WHAT IS NEEDED ▸
Check each line of the entries below for the word "brick", and copy out the ones that have it.

[[ DATA SECTION, beginning ]]

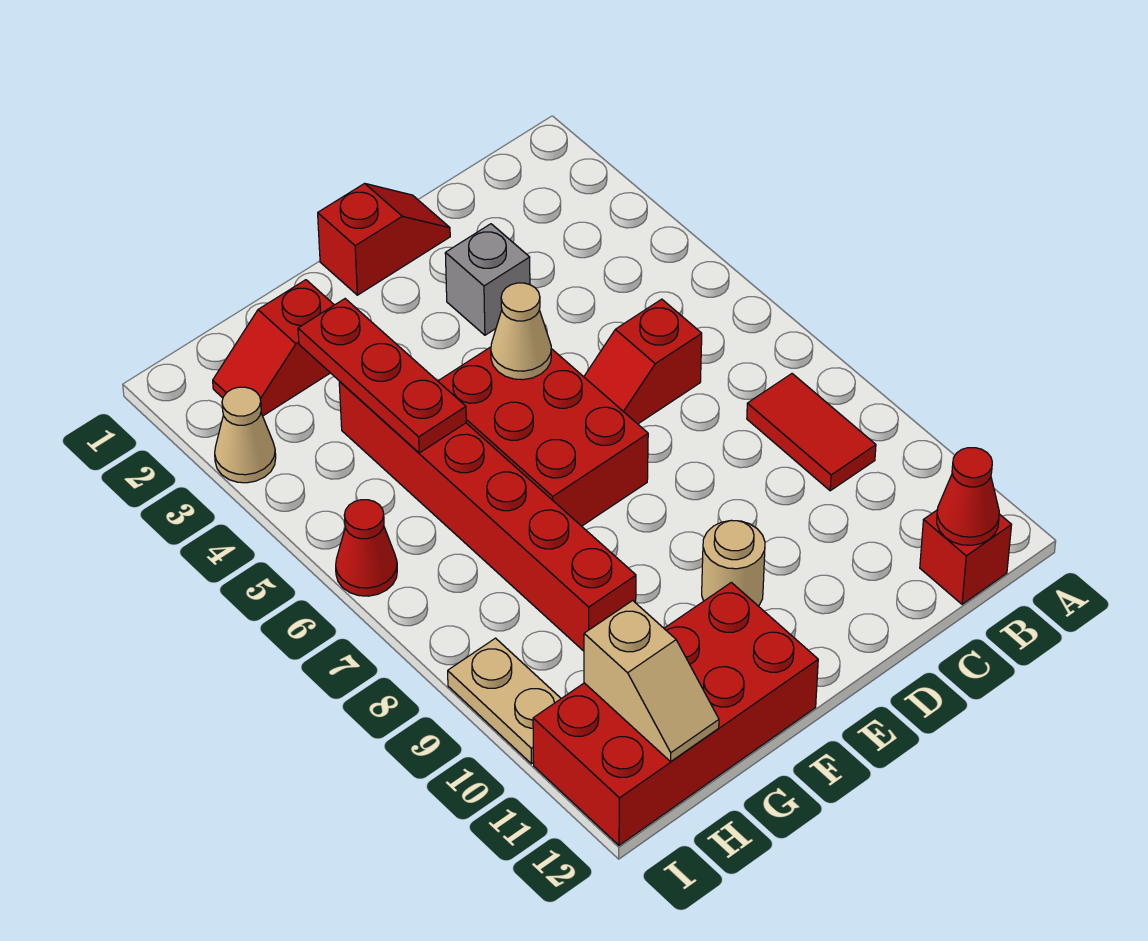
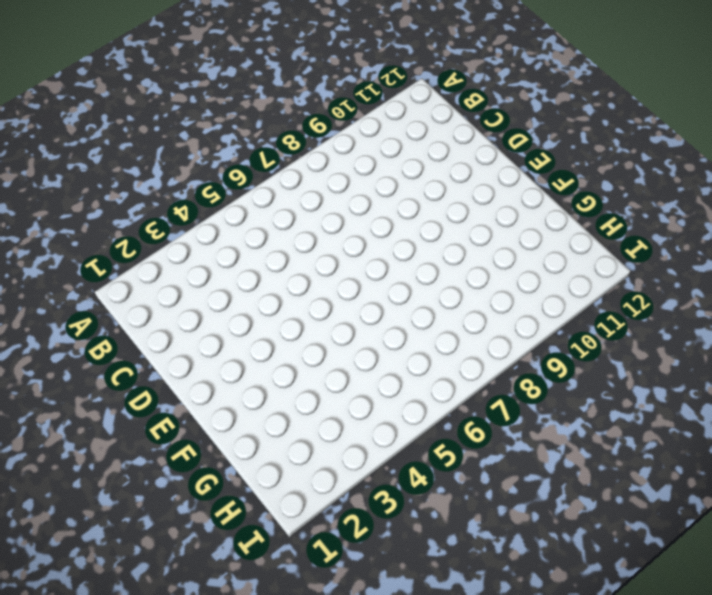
none -> red tile B8:B9 level 1
none -> red brick B12 level 1
none -> red slope C6:D6 level 1 top C

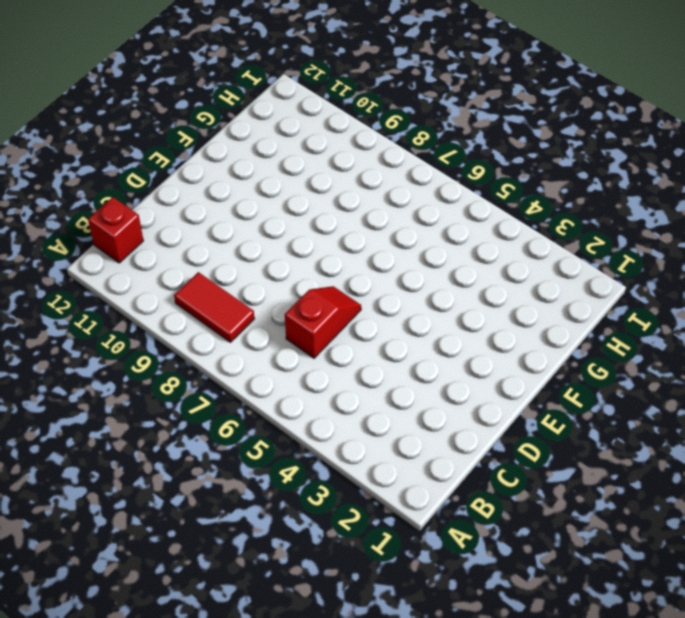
none -> red slope D1:E1 level 1 top E
none -> grey brick D3 level 1
none -> red brick E5:F7 level 1

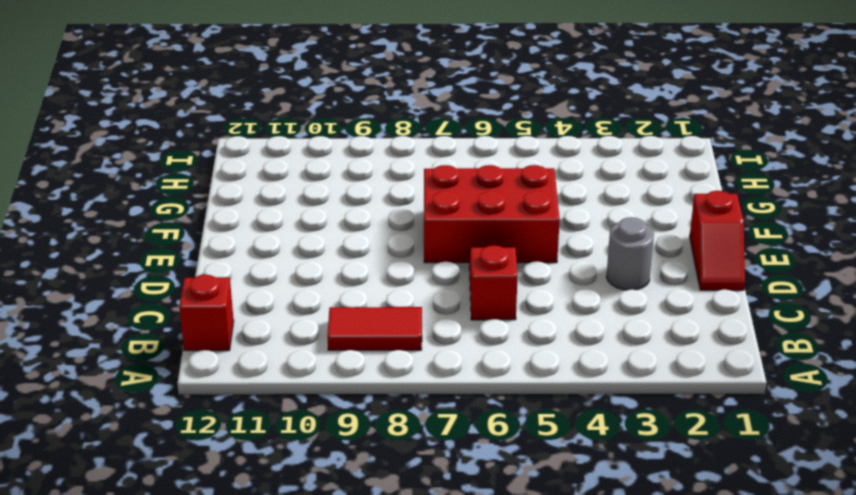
grey round brick D3 level 1 -> grey brick D3 level 1
none -> tan round brick E10 level 1
none -> red brick F11:I12 level 1
none -> red slope G2:H2 level 1 top G

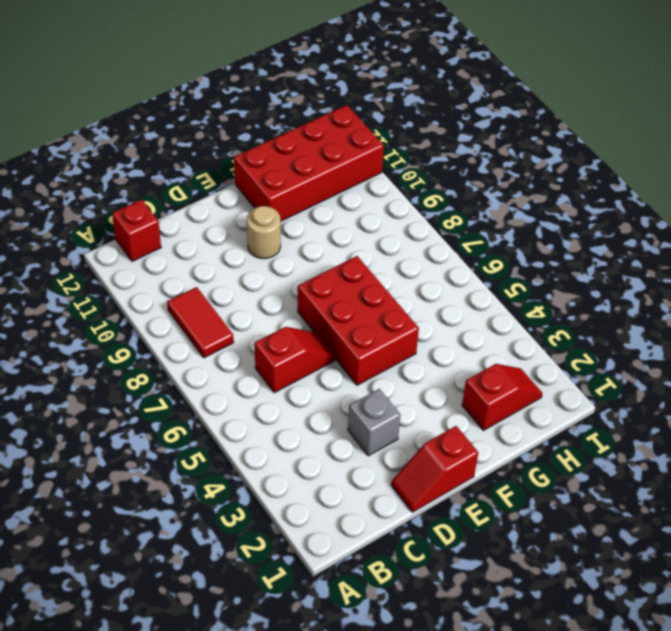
none -> red brick G4:G9 level 1
none -> tan cone I3 level 1
none -> red cone I6 level 1

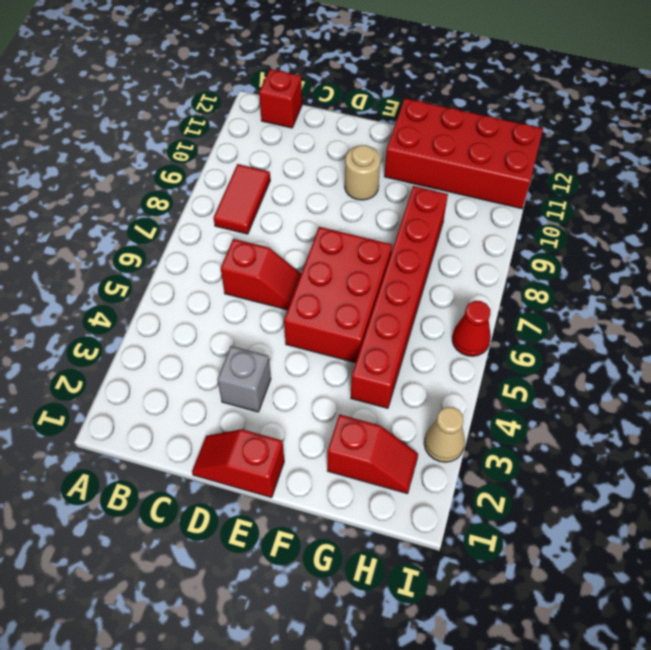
none -> tan plate I9:I10 level 1
none -> red cone B12 level 2
none -> tan cone E5 level 2

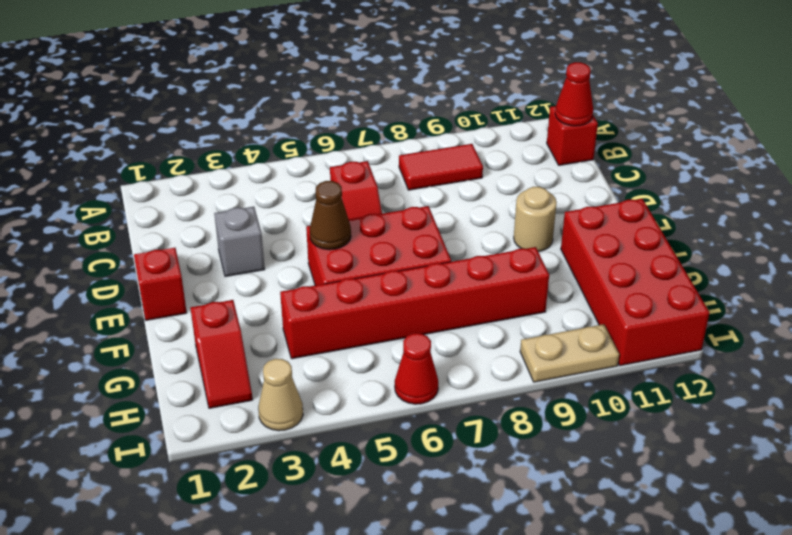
brown cone E5 level 2 -> tan cone E5 level 2
none -> red plate G3:G5 level 2
none -> tan slope H11:H12 level 2 top 11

[[ DATA SECTION, end ]]

RESULT FOR THIS TASK ▸
none -> red brick B12 level 1
none -> grey brick D3 level 1
none -> red brick E5:F7 level 1
grey round brick D3 level 1 -> grey brick D3 level 1
none -> tan round brick E10 level 1
none -> red brick F11:I12 level 1
none -> red brick G4:G9 level 1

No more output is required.